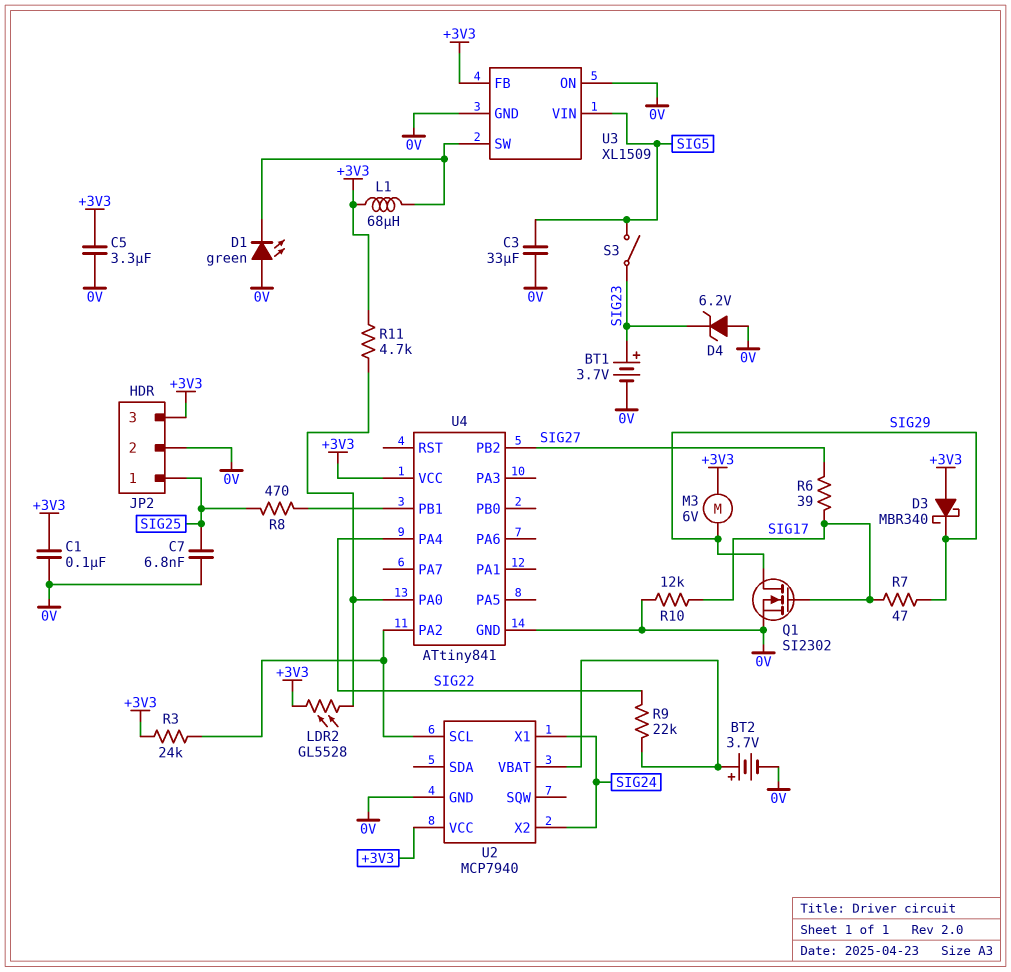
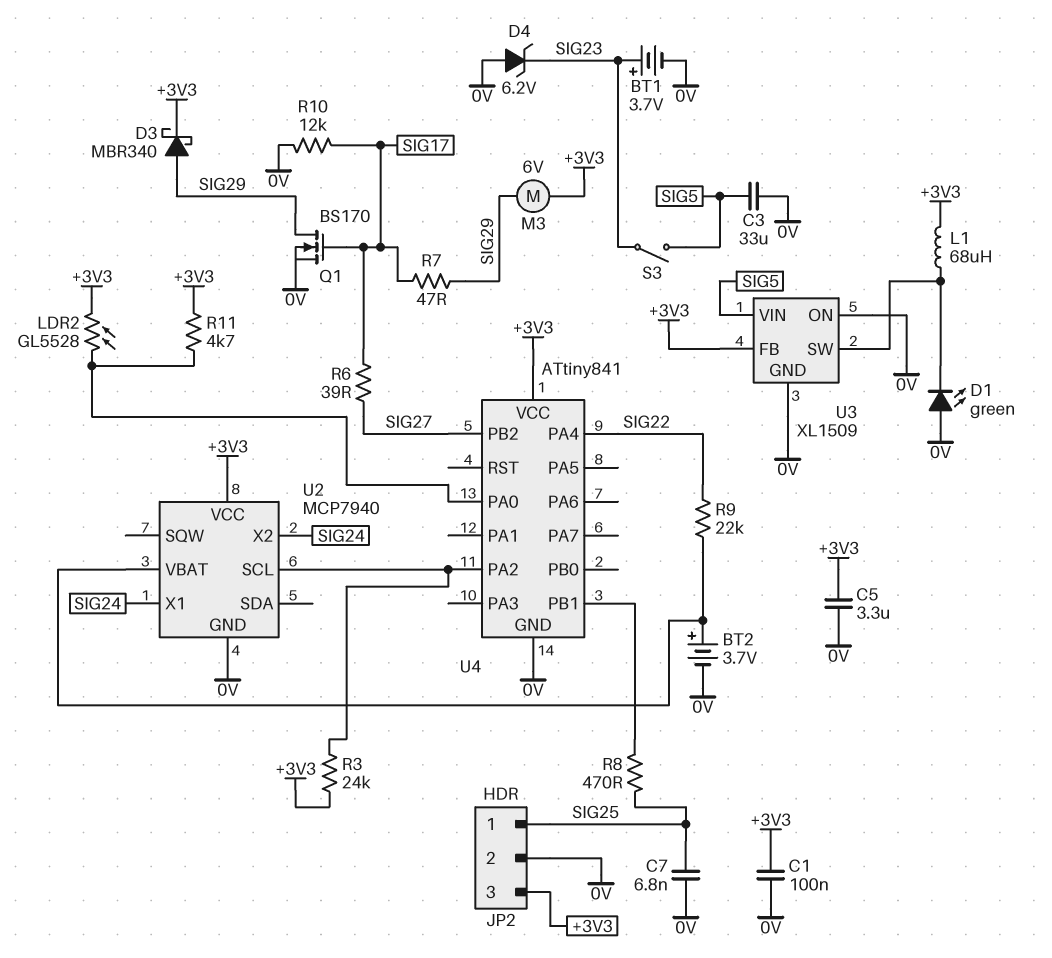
D3: schottky MBR340 (A +3V3, K SIG29) -> schottky MBR340 (A SIG29, K +3V3)
Q1: NMOS SI2302 (G SIG17, D SIG29, S 0V) -> NMOS BS170 (G SIG17, D SIG29, S 0V)

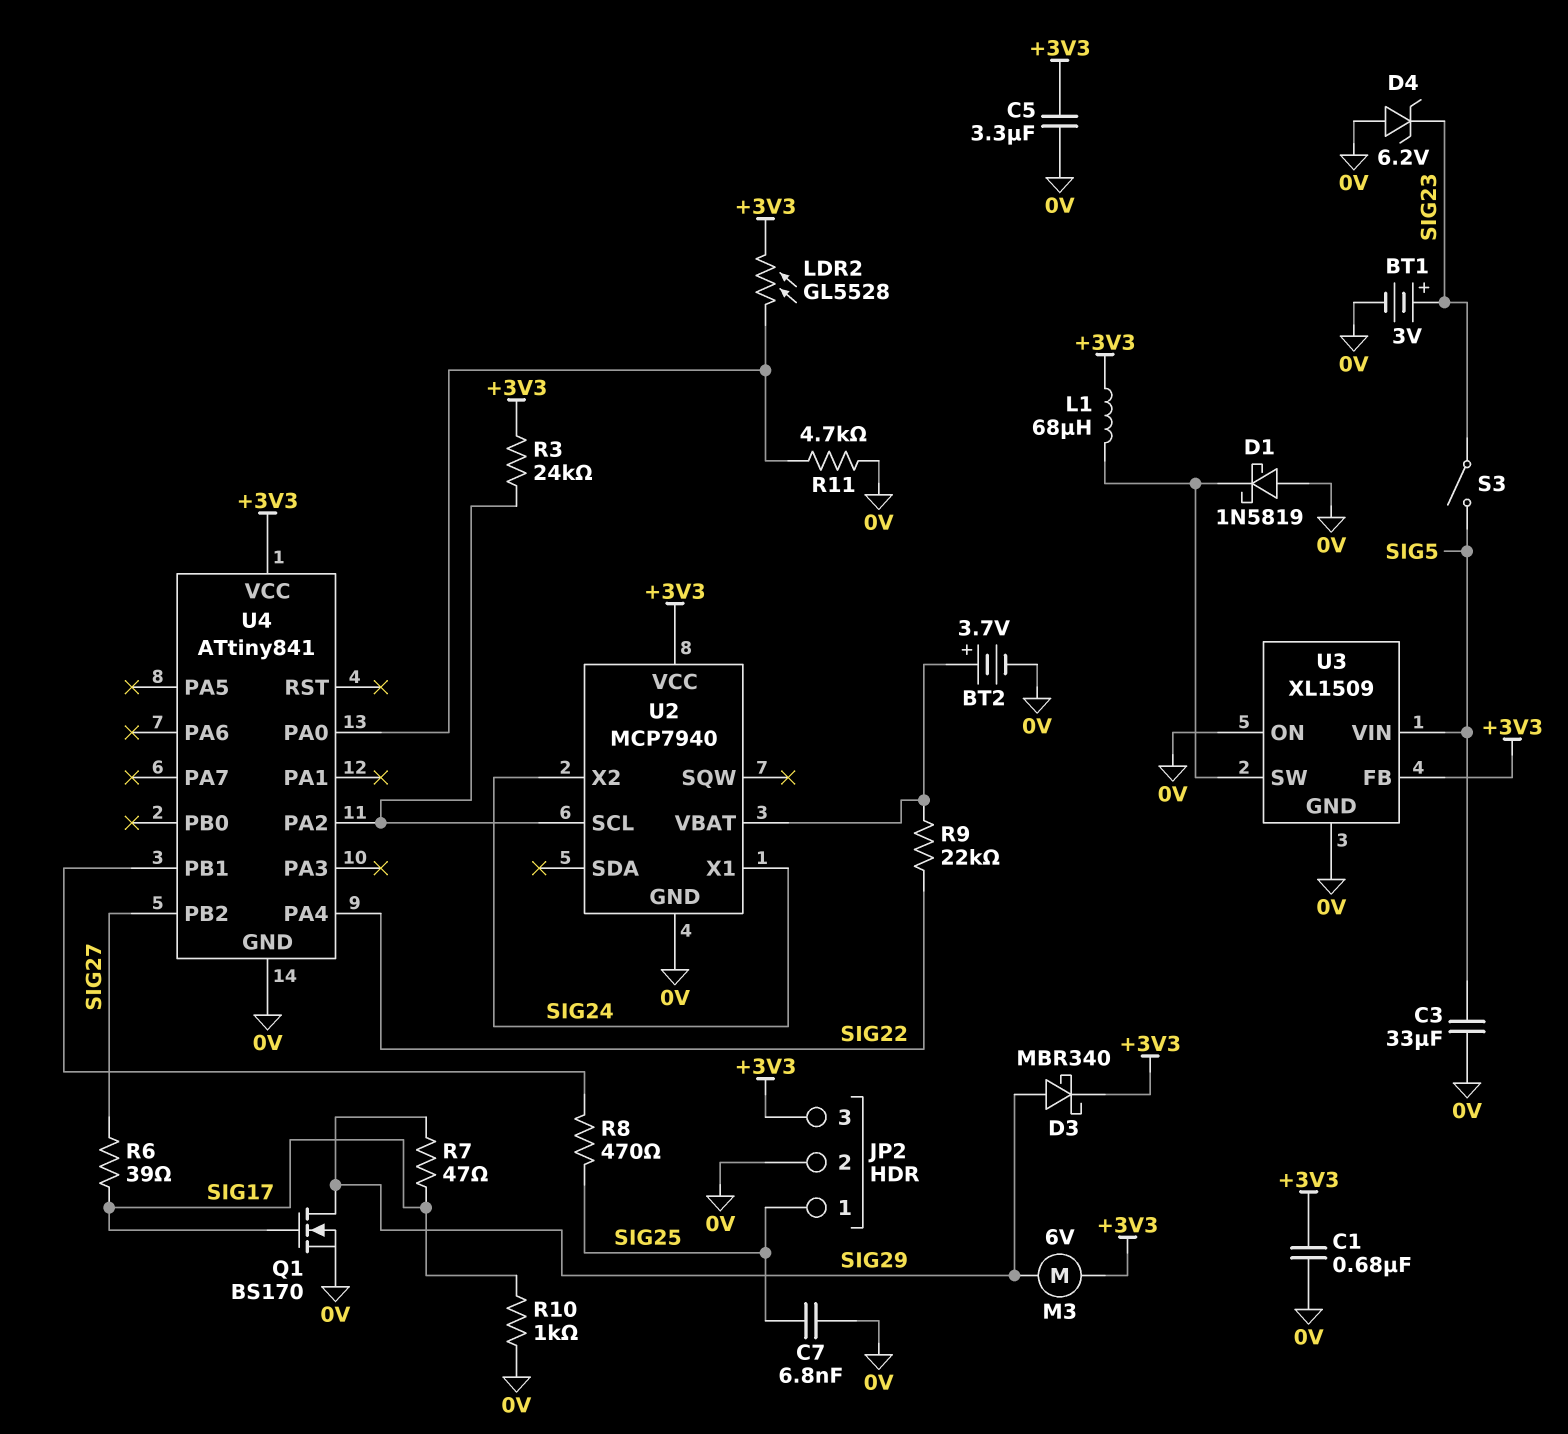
BT1: 3.7V (plus SIG23, minus 0V) -> 3V (plus SIG23, minus 0V)
C1: 100nF (+3V3, 0V) -> 680nF (+3V3, 0V)
D1: LED green (A 0V, K U3/SW) -> schottky 1N5819 (A 0V, K U3/SW)
R10: 12k (0V, SIG17) -> 1k (0V, SIG17)
R11: 4.7k (+3V3, U4/PA0) -> 4.7k (0V, U4/PA0)

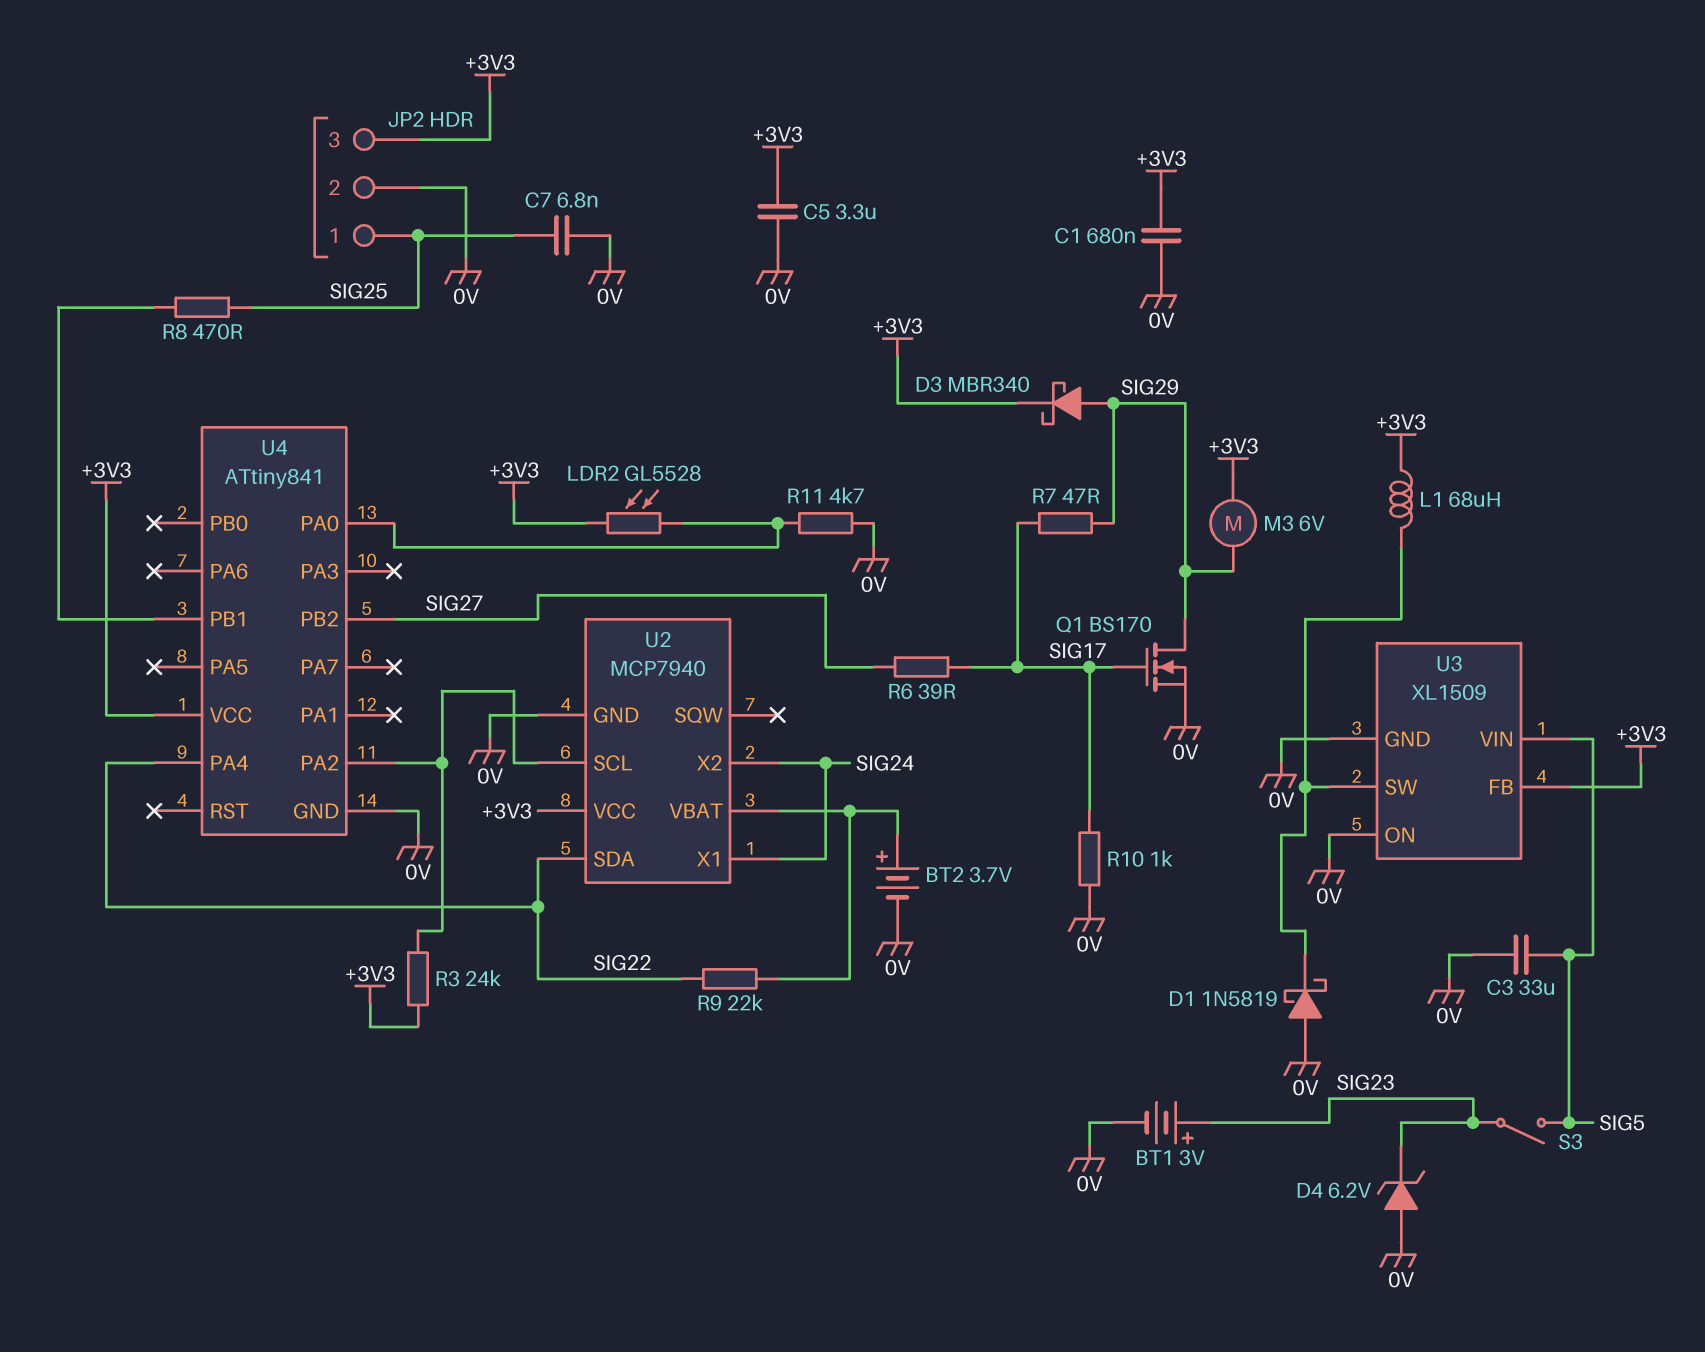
U2 pin SDA: none -> SIG22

■ **Directions for this task**
Above are the entries; copy out every line among them that contains the word "schottky".

■ **Your response**
D3: schottky MBR340 (A +3V3, K SIG29) -> schottky MBR340 (A SIG29, K +3V3)
D1: LED green (A 0V, K U3/SW) -> schottky 1N5819 (A 0V, K U3/SW)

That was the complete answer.